Material supplied:
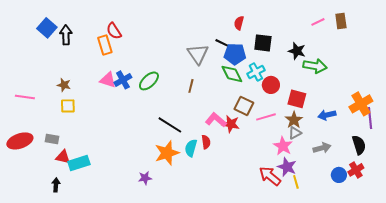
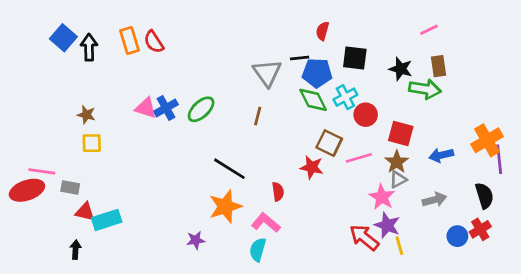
brown rectangle: (341, 21) -> (438, 66), moved
black line: (222, 43) -> (300, 58), turned -32
orange rectangle: (105, 45) -> (130, 40), moved
pink line: (25, 97) -> (42, 171), moved
pink L-shape: (216, 120) -> (266, 223), moved
cyan semicircle: (191, 148) -> (258, 250), moved

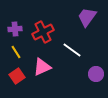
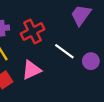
purple circle: (96, 74) -> (91, 61), moved

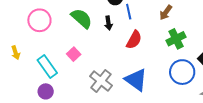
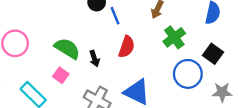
green semicircle: (82, 18) -> (67, 48), moved
black arrow: (108, 23) -> (94, 58), moved

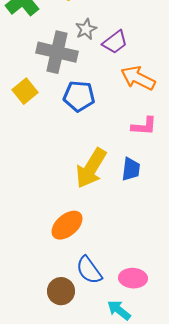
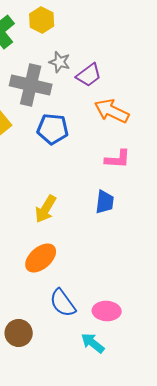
gray star: (86, 29) -> (60, 62), turned -30
yellow arrow: (91, 168) -> (46, 209), moved, size x0.7
brown circle: (61, 291) -> (19, 333), moved

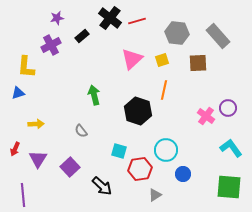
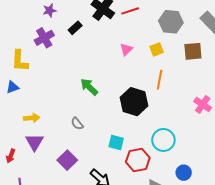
pink triangle: (132, 59) -> (126, 49), size x0.6
green arrow: (94, 95) -> (89, 87), turned -30
red arrow: (15, 149) -> (11, 156), moved
purple triangle: (38, 159) -> (34, 142), moved
blue circle: (183, 174) -> (184, 173), moved

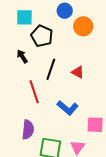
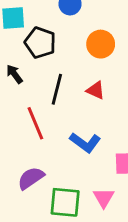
orange circle: (83, 26) -> (101, 44), moved
purple semicircle: (28, 130) -> (31, 178), turned -126

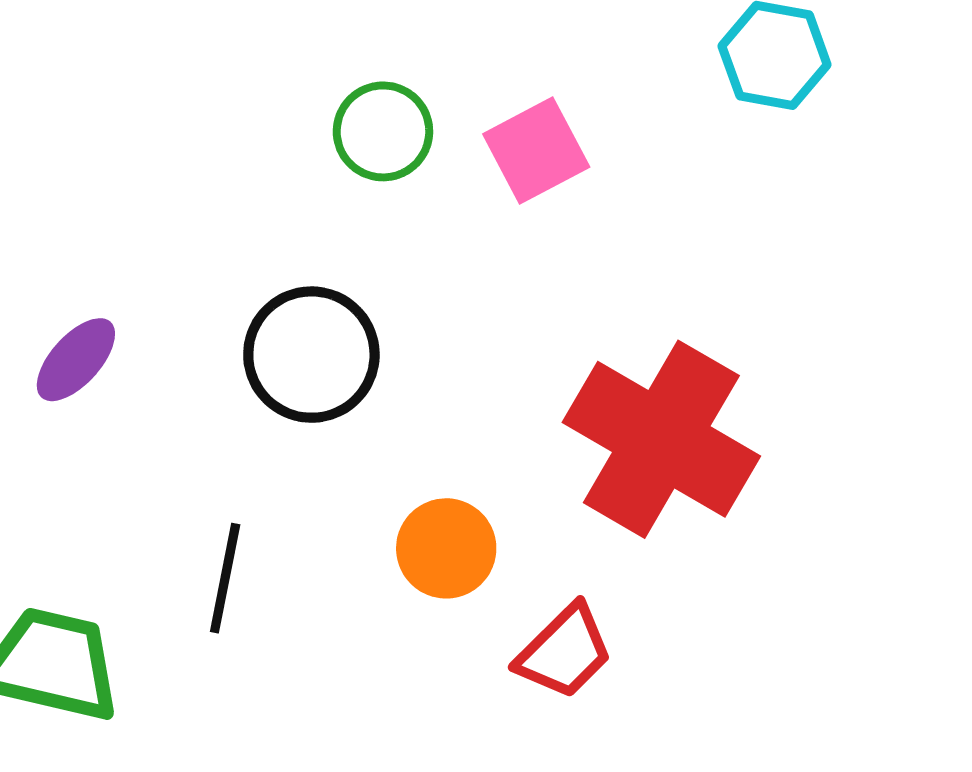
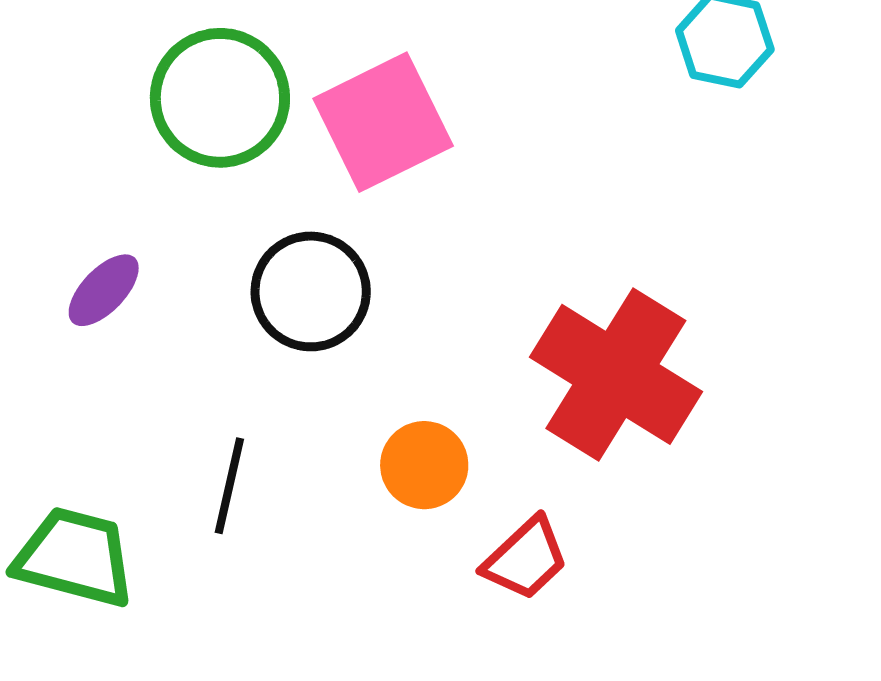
green circle: (383, 131) -> (220, 98), moved, size x1.6
pink square: (536, 151) -> (383, 122), moved, size x1.5

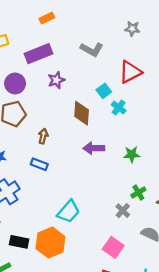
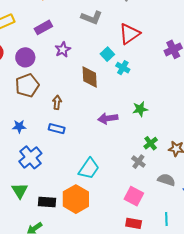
purple rectangle: (38, 54) -> (43, 27), size x0.7
purple arrow: (94, 148) -> (108, 118), moved

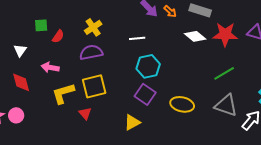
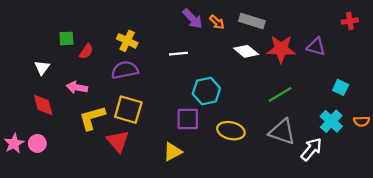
yellow cross: (93, 27) -> (127, 41), turned -30
cyan hexagon: (148, 66) -> (206, 91), moved
yellow square: (94, 86) -> (128, 110), turned 30
purple square: (145, 94) -> (188, 119), turned -35
red triangle: (85, 113) -> (118, 141), size x1.5

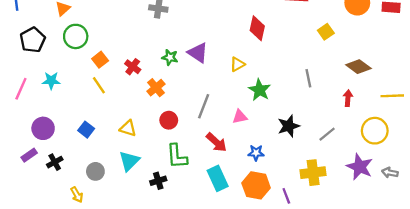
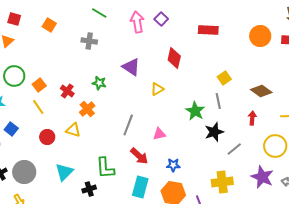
yellow square: (326, 32) -> (224, 78), moved
green circle: (76, 36) -> (14, 76), moved
purple triangle: (198, 53) -> (131, 67), moved
green star: (260, 90) -> (195, 111), moved
red circle: (169, 120) -> (47, 137), moved
black star: (289, 126) -> (214, 132), moved
yellow triangle: (128, 128) -> (73, 130), moved
blue square: (86, 130) -> (11, 129), moved
gray circle: (95, 171) -> (24, 172), moved, size x1.5
cyan rectangle: (218, 178) -> (140, 187), turned 40

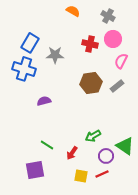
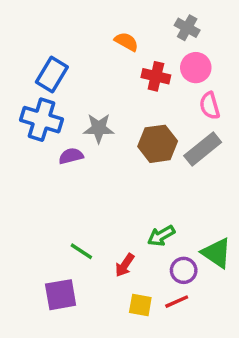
orange semicircle: (73, 11) -> (126, 42), moved
gray star: (55, 55) -> (99, 128), moved
pink semicircle: (121, 61) -> (210, 106), turned -42
gray rectangle: (117, 86) -> (203, 149), size x1.5
purple semicircle: (44, 101) -> (71, 156), moved

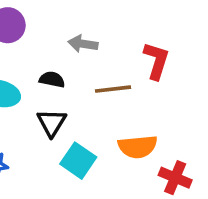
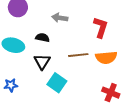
brown line: (113, 89) -> (78, 55), moved
orange semicircle: (138, 147) -> (106, 57), moved

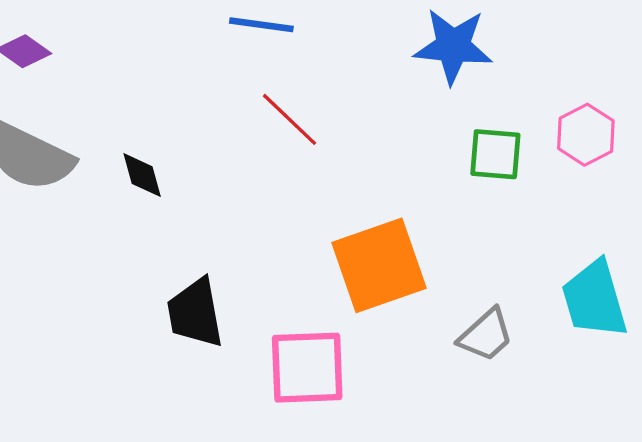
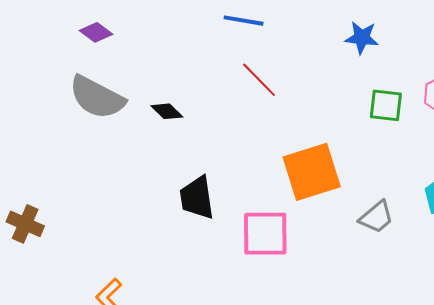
blue star: (453, 46) -> (362, 38), size x0.7
black diamond: (142, 175) -> (167, 111), turned -32

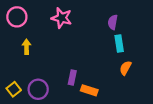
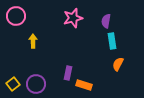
pink star: (62, 18) -> (73, 18), moved, turned -30
yellow arrow: (26, 47) -> (33, 41), moved

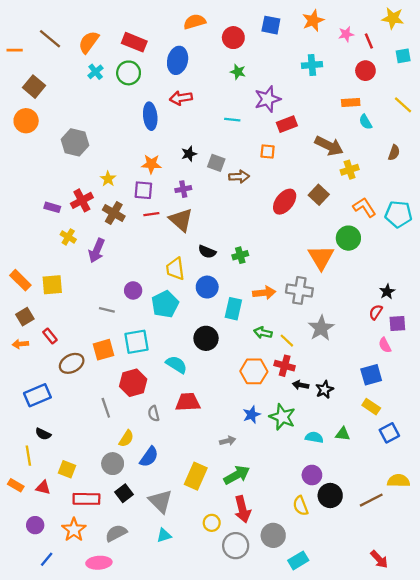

How to complete this task: Give back exactly the lines above from the one with "yellow cross: (93, 27)" through the one with "purple triangle: (198, 53)", both included. Pictures don't belong in the copy.

Solution to this task:
yellow cross: (93, 27) -> (127, 41), turned -30
cyan hexagon: (148, 66) -> (206, 91), moved
yellow square: (94, 86) -> (128, 110), turned 30
purple square: (145, 94) -> (188, 119), turned -35
red triangle: (85, 113) -> (118, 141), size x1.5

yellow square: (326, 32) -> (224, 78), moved
green circle: (76, 36) -> (14, 76), moved
purple triangle: (198, 53) -> (131, 67), moved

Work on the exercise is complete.